Work to complete
Give exactly the lines from the one with "cyan square: (224, 171) -> (136, 86), moved" through the final line of the listing below, both included, leaving out any pictures.

The data
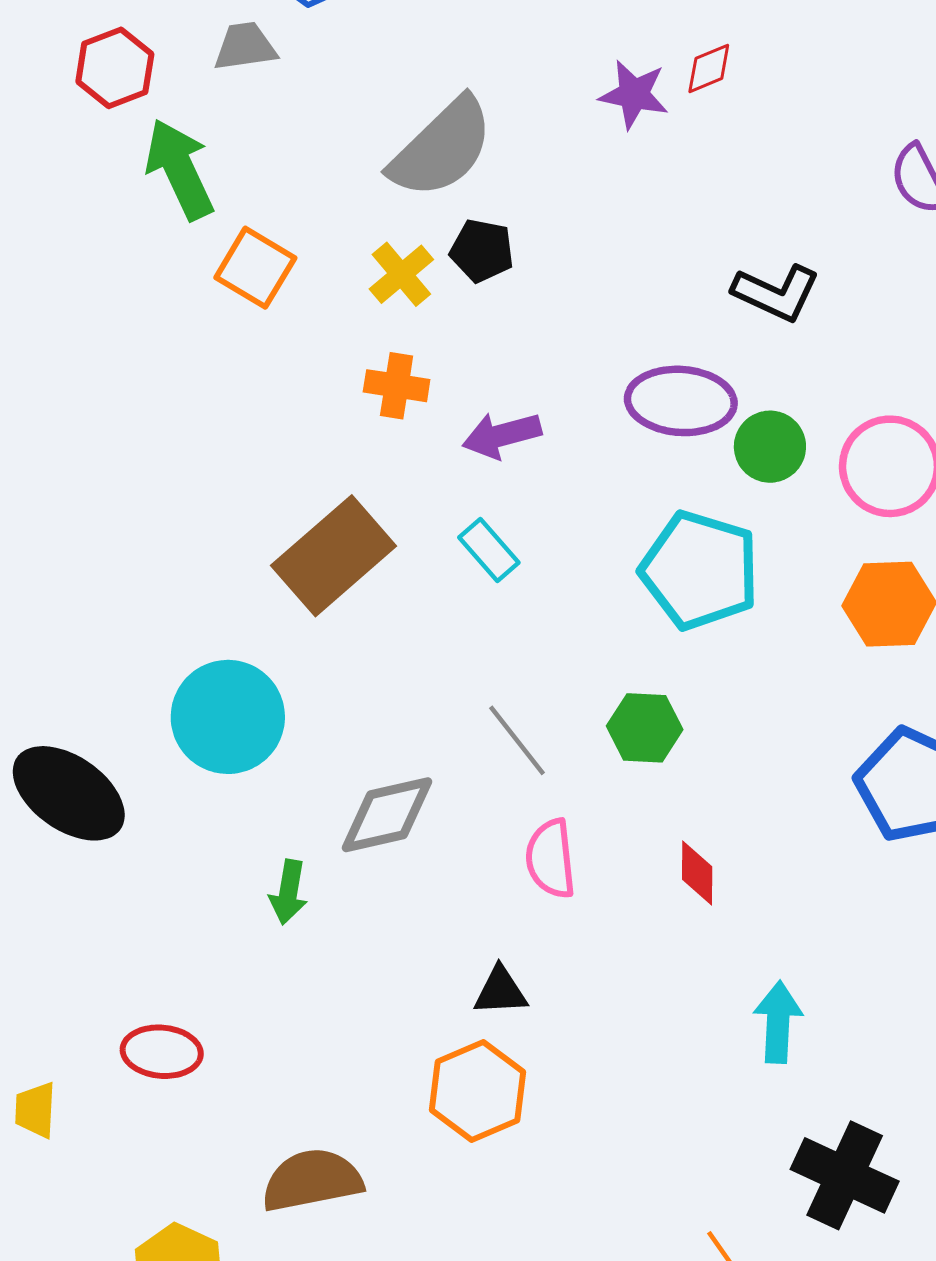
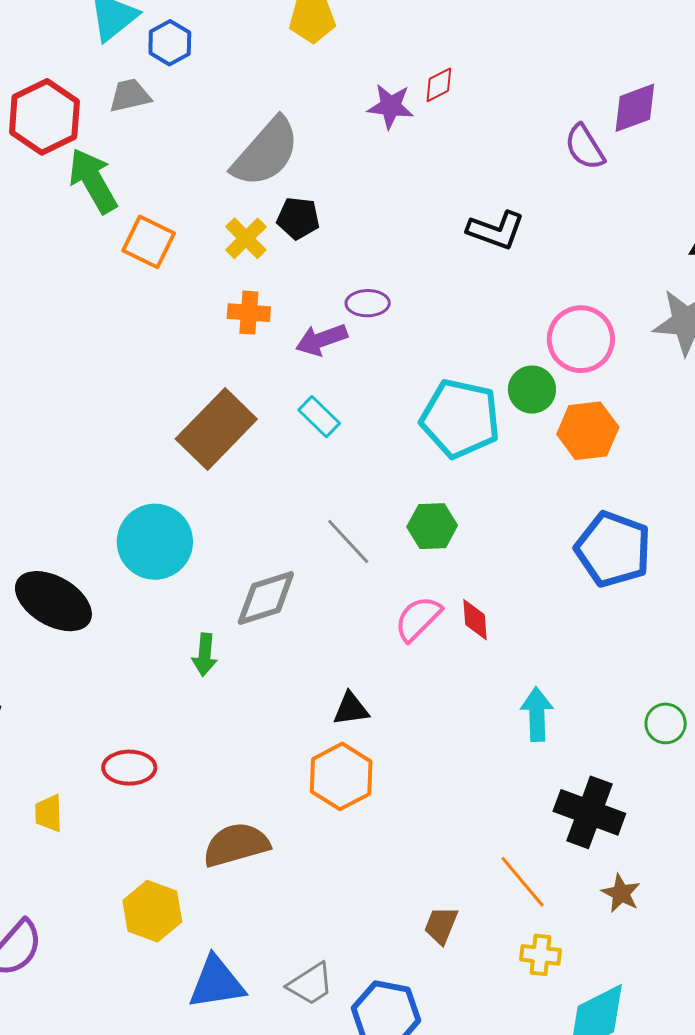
red hexagon: (115, 68) -> (44, 117), size x1.4
purple ellipse: (681, 401) -> (368, 303), moved, size x0.6
green circle: (770, 447) -> (532, 390), moved
pink semicircle: (551, 859) -> (418, 619), moved, turned 56

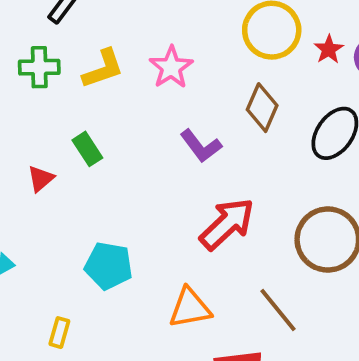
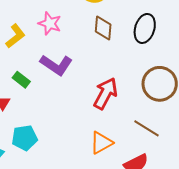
purple L-shape: (201, 146) -> (56, 65), moved, size x1.4
cyan pentagon: (109, 266) -> (25, 138), moved

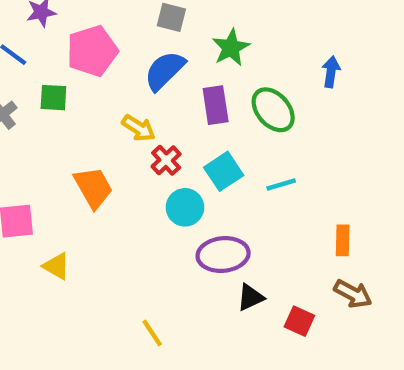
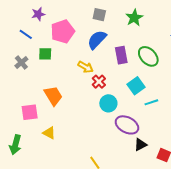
green star: (231, 48) -> (134, 18), moved
cyan square: (224, 171) -> (136, 86), moved
cyan line: (281, 185) -> (151, 102), moved
orange trapezoid: (93, 187) -> (53, 96), moved
purple ellipse: (223, 255) -> (127, 125), turned 35

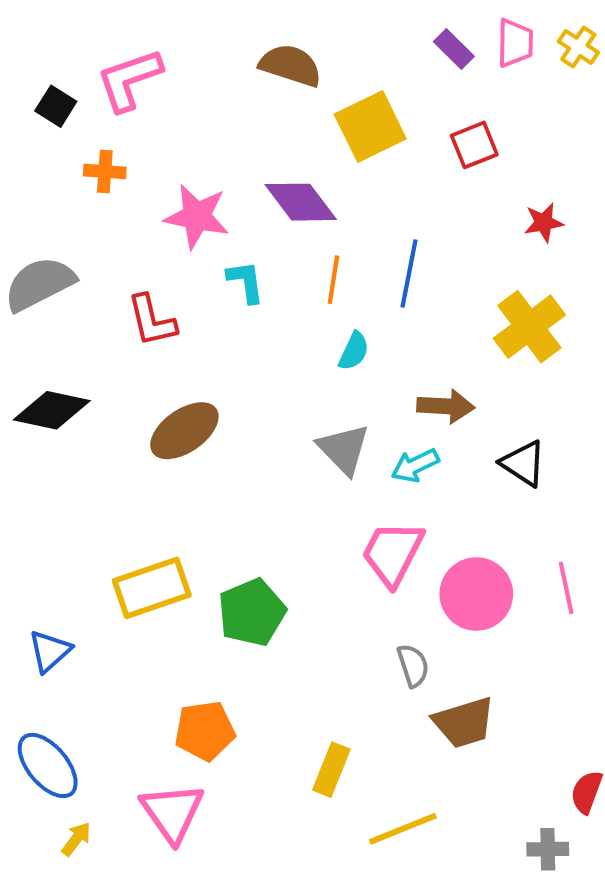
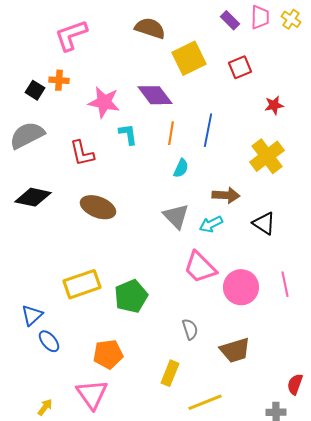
black square: (56, 106) -> (35, 90), moved
brown ellipse: (184, 431) -> (98, 207), turned 56
pink trapezoid: (393, 553) -> (200, 267), turned -72
gray semicircle: (413, 665) -> (190, 329), moved
blue ellipse: (48, 765) -> (49, 341), moved, size x0.7

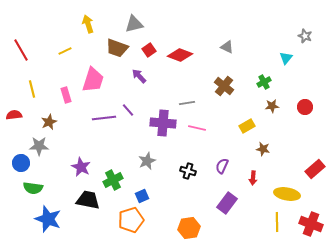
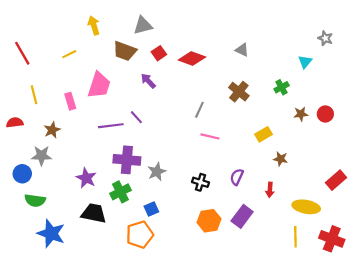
gray line: (187, 103) -> (199, 110), turned -56
brown star: (272, 106) -> (301, 114), moved
purple cross: (163, 123) -> (127, 160), moved
orange hexagon: (189, 228) -> (209, 221), moved

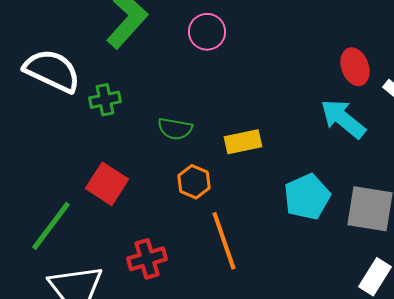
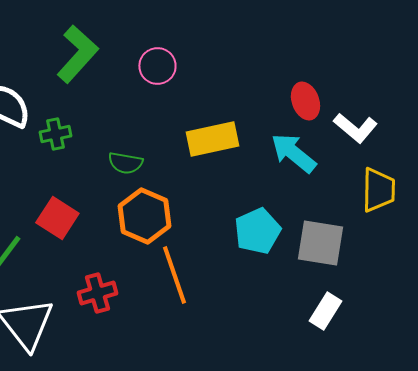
yellow rectangle: (243, 142) -> (212, 139), moved, size x1.4
orange hexagon: (194, 182) -> (144, 216), size x1.6

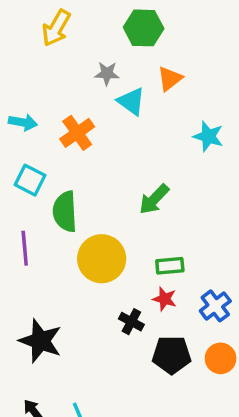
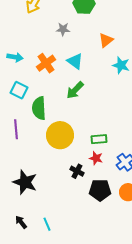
orange triangle: (170, 79) -> (106, 40), moved
cyan triangle: (131, 101) -> (75, 61), moved
green arrow: (154, 199) -> (75, 90), moved

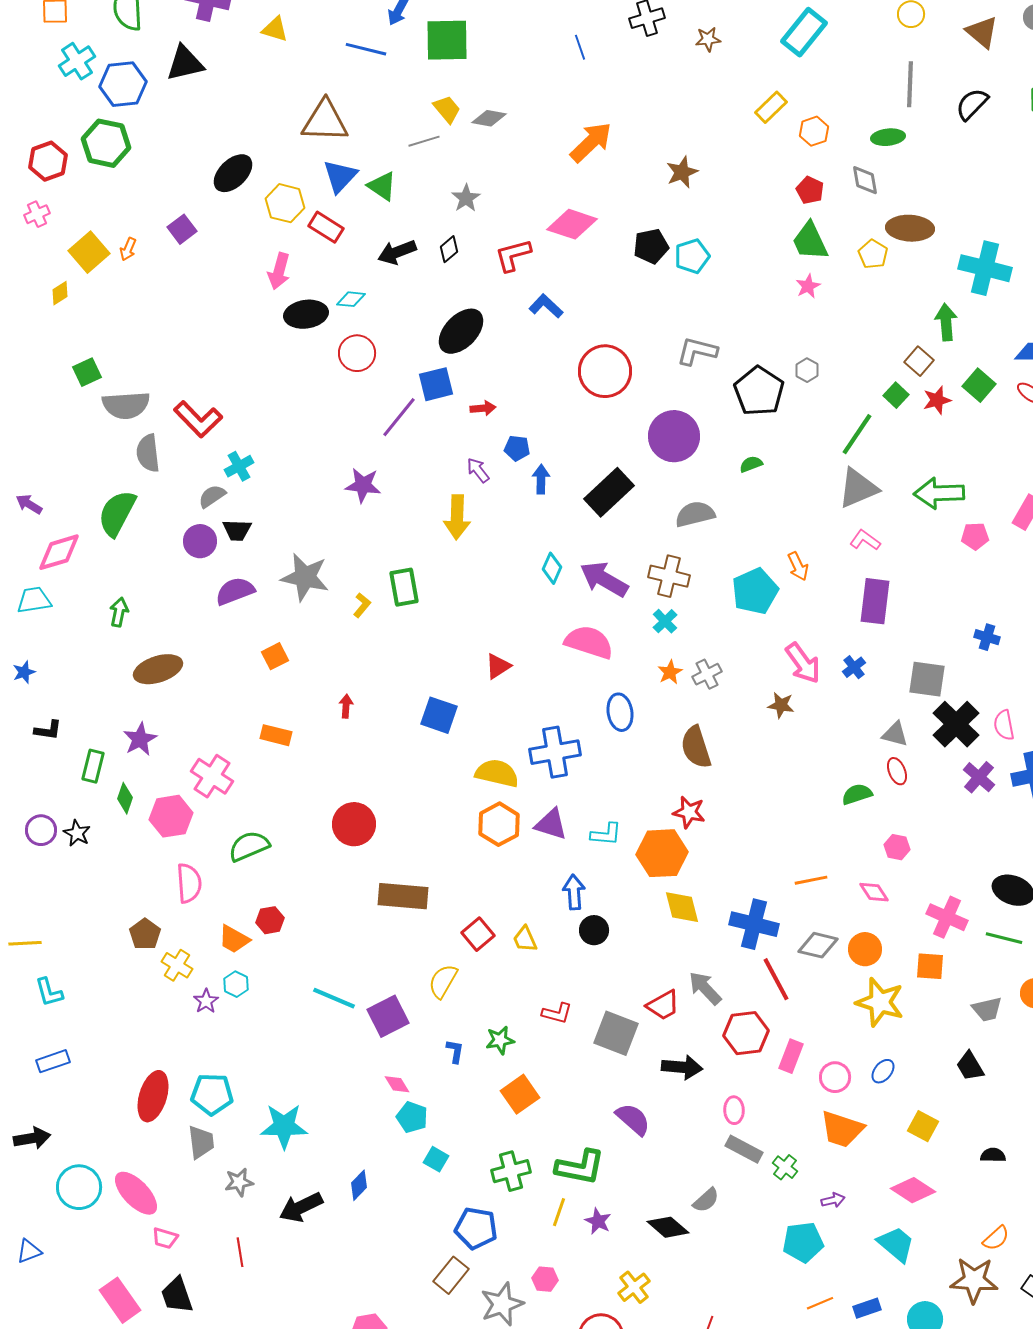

Response to this exercise
cyan square: (224, 171) -> (136, 86), moved
cyan line: (281, 185) -> (151, 102), moved
orange trapezoid: (93, 187) -> (53, 96), moved
purple ellipse: (223, 255) -> (127, 125), turned 35

black square: (56, 106) -> (35, 90), moved
brown ellipse: (184, 431) -> (98, 207), turned 56
pink trapezoid: (393, 553) -> (200, 267), turned -72
gray semicircle: (413, 665) -> (190, 329), moved
blue ellipse: (48, 765) -> (49, 341), moved, size x0.7

gray line: (187, 103) -> (199, 110), turned -56
brown star: (272, 106) -> (301, 114), moved
purple cross: (163, 123) -> (127, 160), moved
orange hexagon: (189, 228) -> (209, 221), moved

yellow rectangle: (243, 142) -> (212, 139), moved, size x1.4
orange hexagon: (194, 182) -> (144, 216), size x1.6

orange triangle: (170, 79) -> (106, 40), moved
cyan triangle: (131, 101) -> (75, 61), moved
green arrow: (154, 199) -> (75, 90), moved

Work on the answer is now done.